YOUR INSTRUCTIONS: Each line of the records below that holds "COIL" should be returned.
*** Opening PROVIDED MATERIAL ***
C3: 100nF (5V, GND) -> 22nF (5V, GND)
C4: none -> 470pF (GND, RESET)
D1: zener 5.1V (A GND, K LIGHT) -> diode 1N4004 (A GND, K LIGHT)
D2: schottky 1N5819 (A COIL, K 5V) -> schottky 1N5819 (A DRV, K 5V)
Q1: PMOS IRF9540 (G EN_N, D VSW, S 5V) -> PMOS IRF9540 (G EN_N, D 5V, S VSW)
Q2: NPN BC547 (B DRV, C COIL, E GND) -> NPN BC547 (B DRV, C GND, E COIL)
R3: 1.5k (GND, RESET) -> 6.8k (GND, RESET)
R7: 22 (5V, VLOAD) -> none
*** Closing PROVIDED MATERIAL ***
*** Opening PROVIDED MATERIAL ***
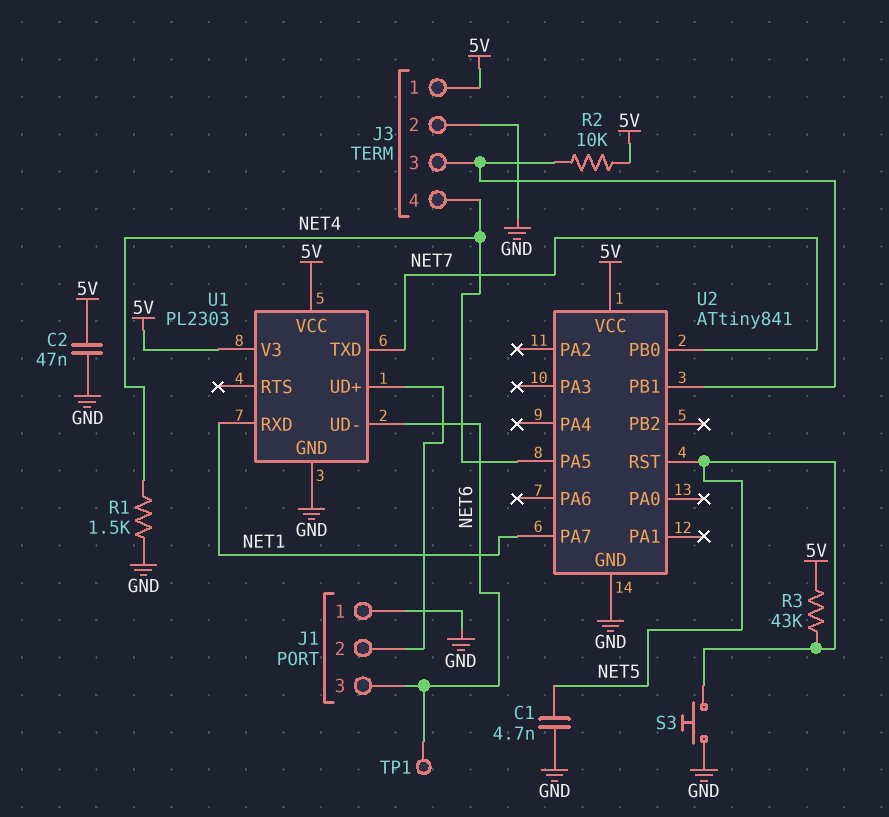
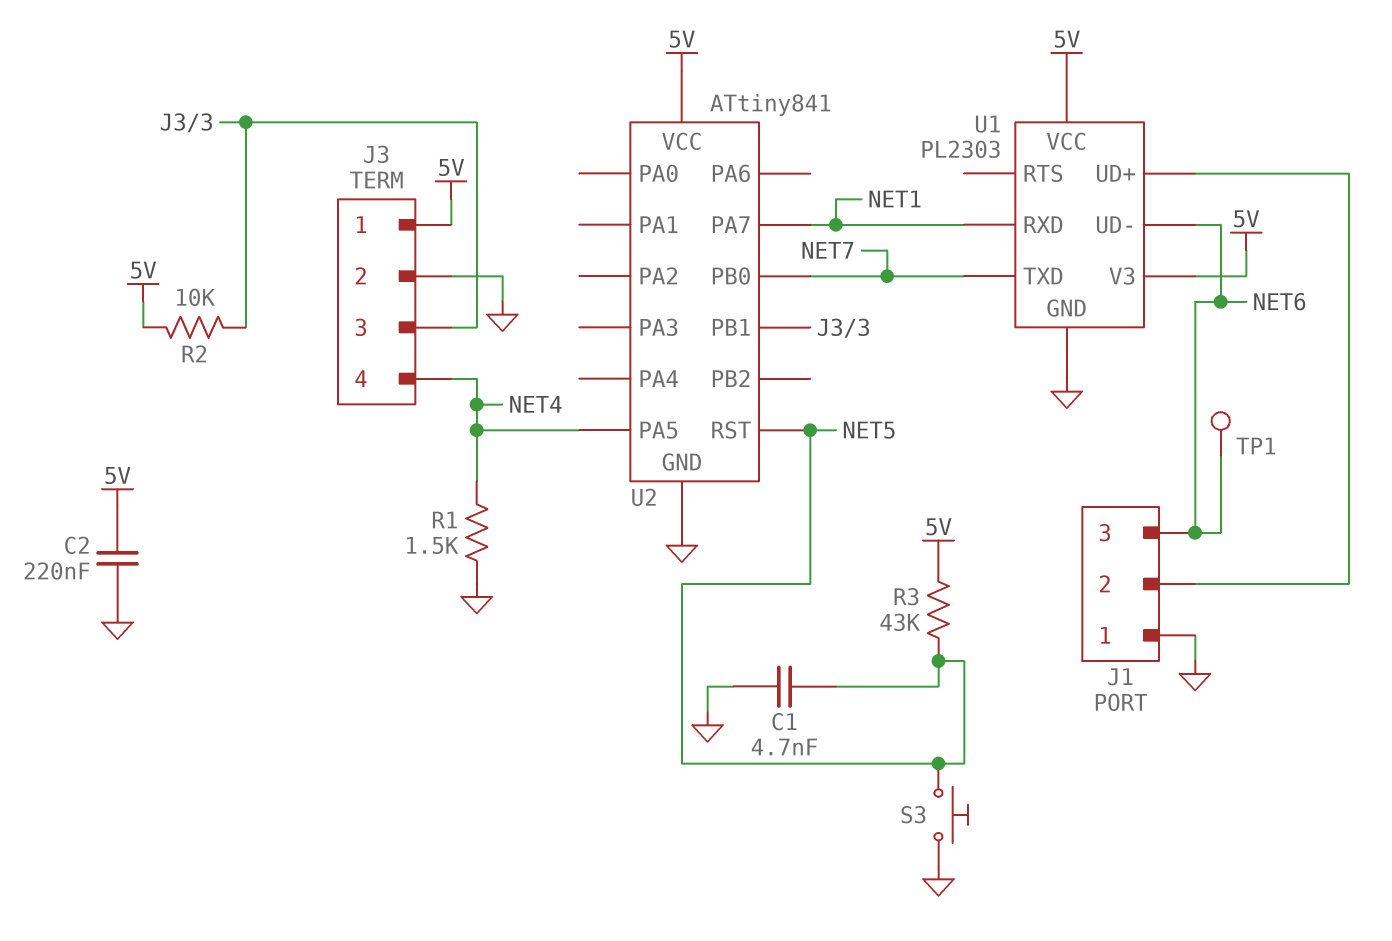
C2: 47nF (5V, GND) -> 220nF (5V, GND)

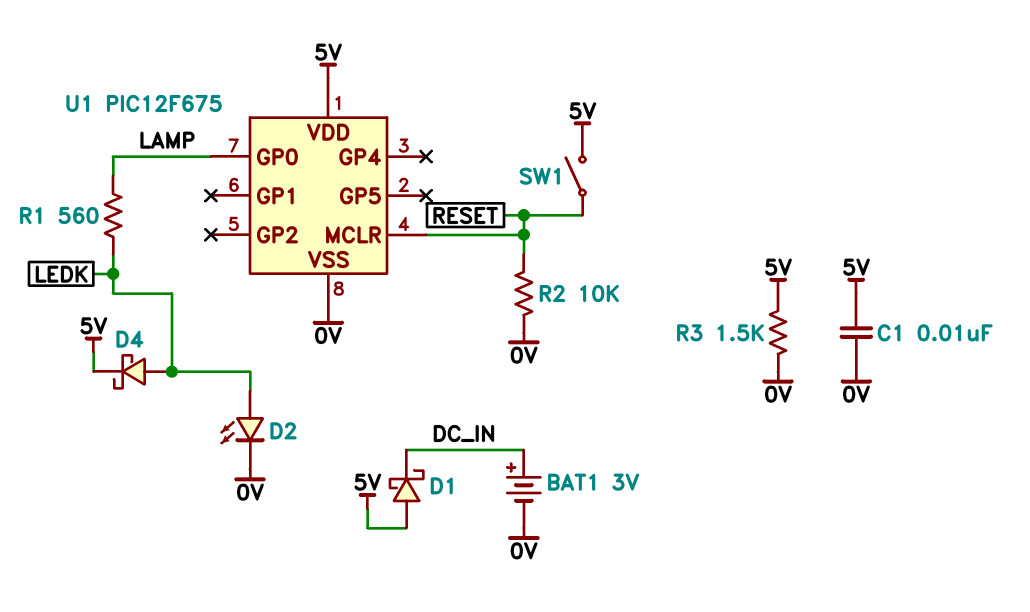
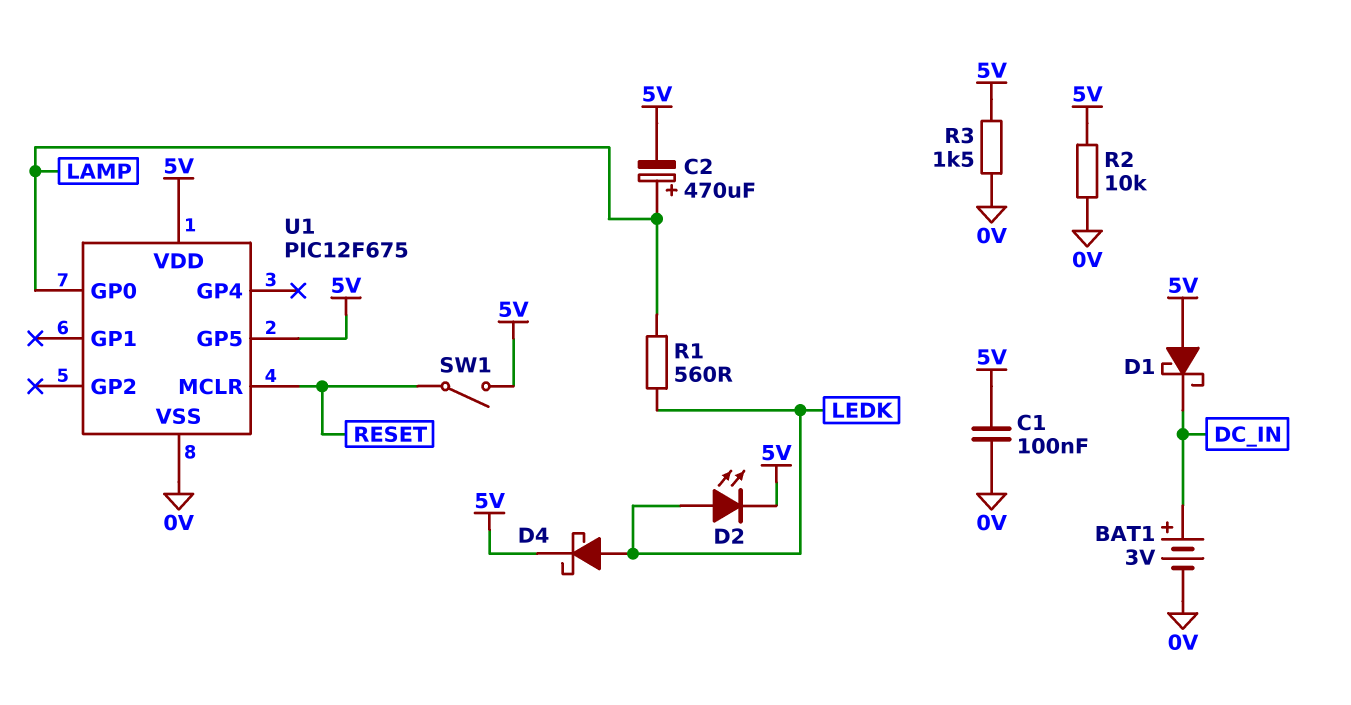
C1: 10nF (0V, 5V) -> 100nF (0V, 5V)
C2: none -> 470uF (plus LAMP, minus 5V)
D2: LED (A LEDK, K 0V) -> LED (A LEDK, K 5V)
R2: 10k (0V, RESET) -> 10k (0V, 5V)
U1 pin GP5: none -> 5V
*** Closing PROVIDED MATERIAL ***
ANSWER TO THIS EXERCISE:
D2: schottky 1N5819 (A COIL, K 5V) -> schottky 1N5819 (A DRV, K 5V)
Q2: NPN BC547 (B DRV, C COIL, E GND) -> NPN BC547 (B DRV, C GND, E COIL)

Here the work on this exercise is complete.